"""
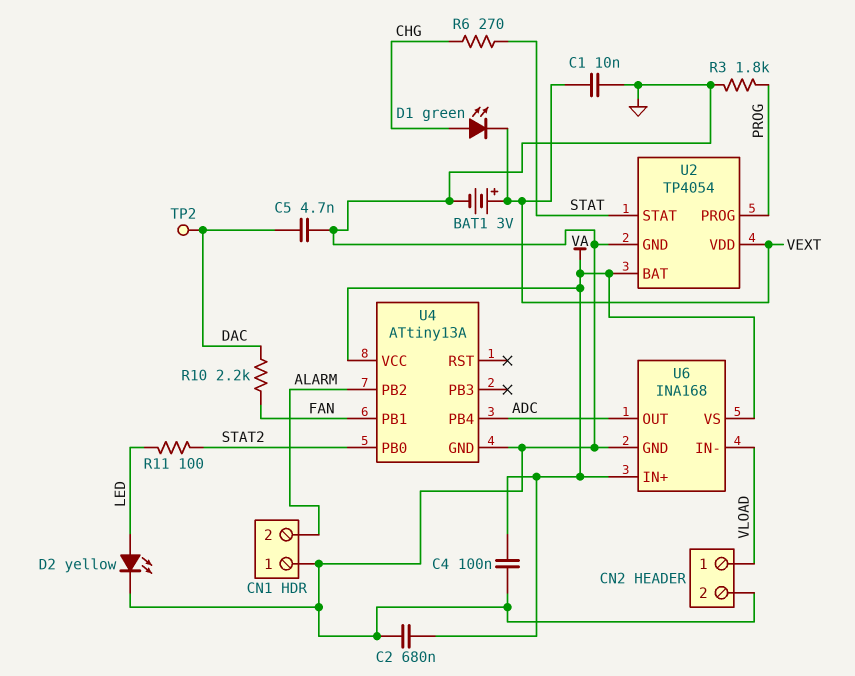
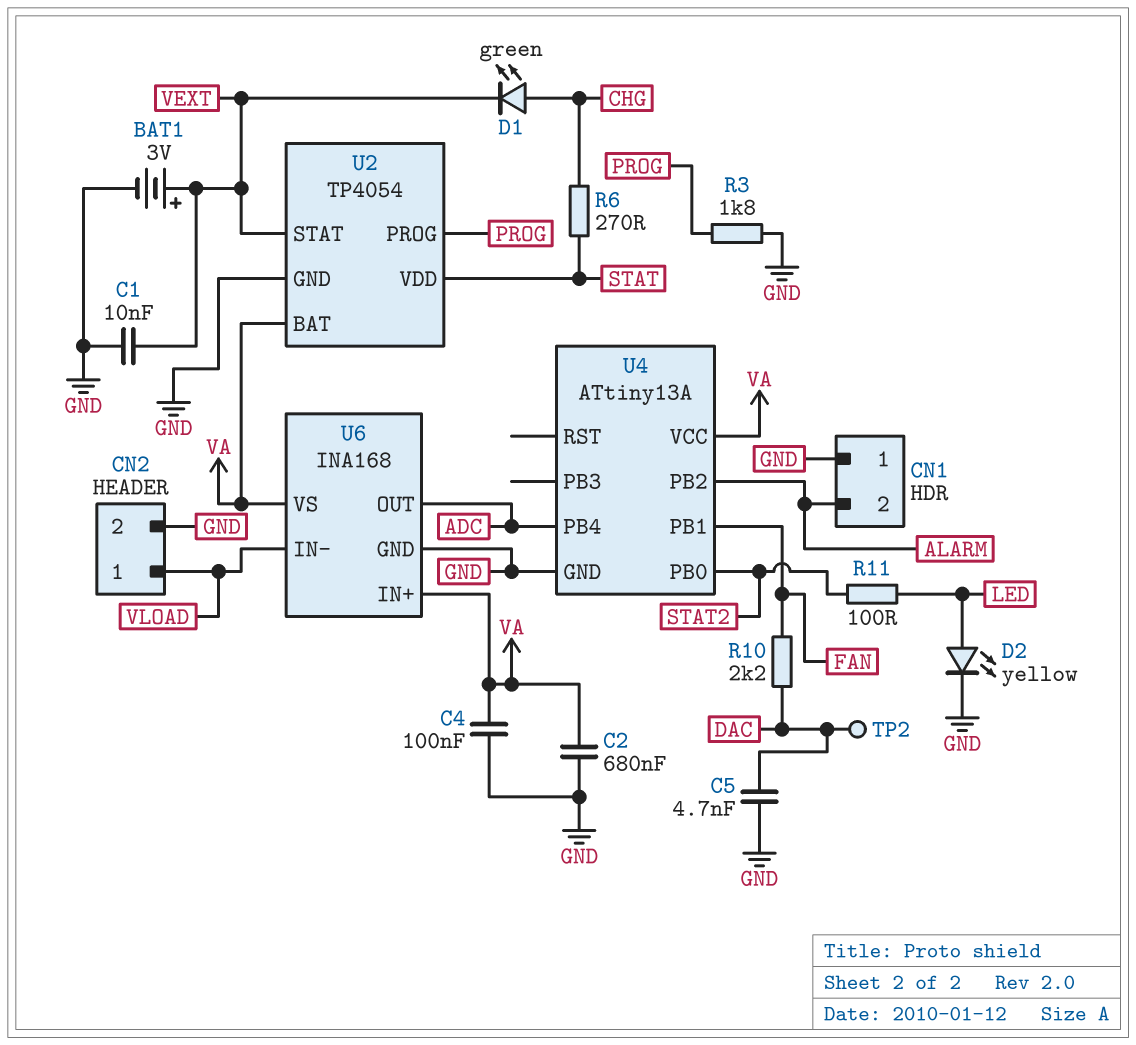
U2 pin STAT: STAT -> VEXT
U2 pin VDD: VEXT -> STAT

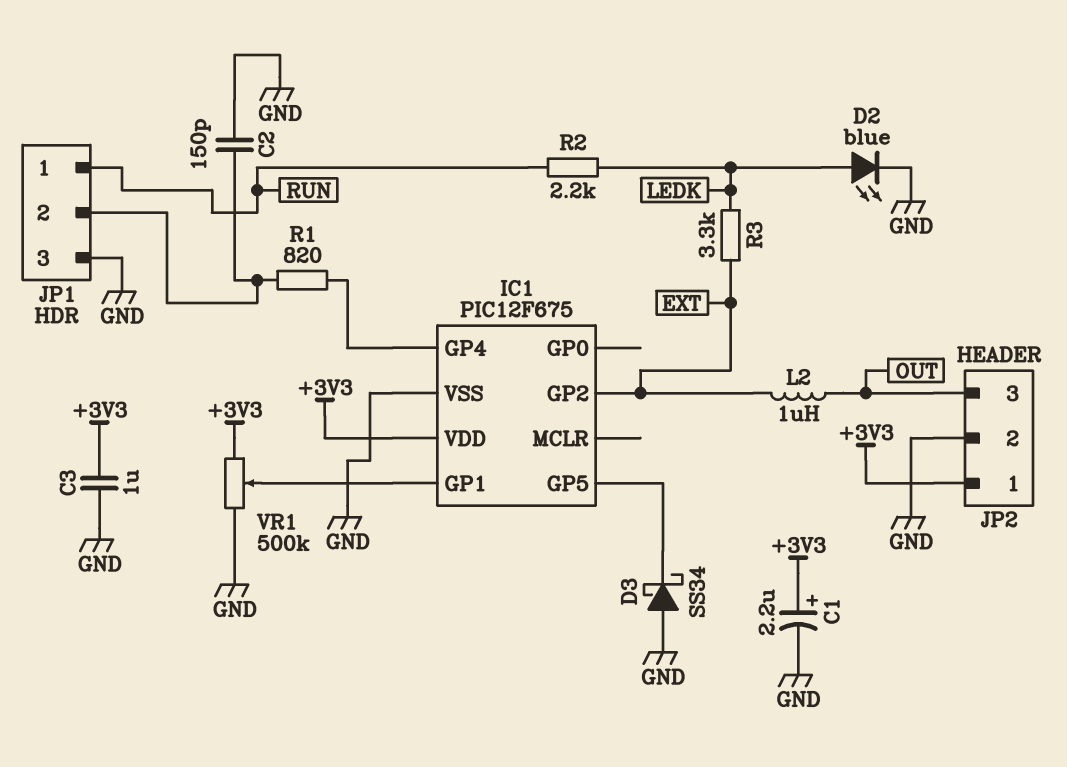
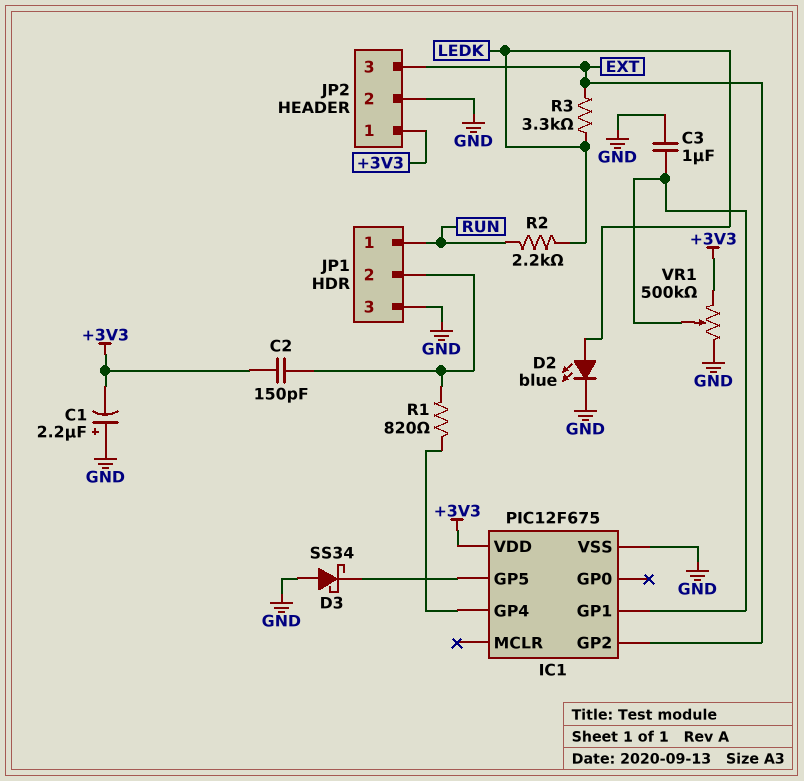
C1: 2.2uF (plus +3V3, minus GND) -> 2.2uF (plus GND, minus +3V3)
C2: 150pF (GND, JP1/2) -> 150pF (+3V3, JP1/2)
C3: 1uF (+3V3, GND) -> 1uF (GND, IC1/GP1)
JP2 pin 3: OUT -> EXT
L2: 1uH (EXT, OUT) -> none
"""
Omit the pictures and output all remaining material exactly.

→ **RESPONSE TO THIS EXERCISE**:
U2 pin STAT: STAT -> VEXT
U2 pin VDD: VEXT -> STAT

C1: 2.2uF (plus +3V3, minus GND) -> 2.2uF (plus GND, minus +3V3)
C2: 150pF (GND, JP1/2) -> 150pF (+3V3, JP1/2)
C3: 1uF (+3V3, GND) -> 1uF (GND, IC1/GP1)
JP2 pin 3: OUT -> EXT
L2: 1uH (EXT, OUT) -> none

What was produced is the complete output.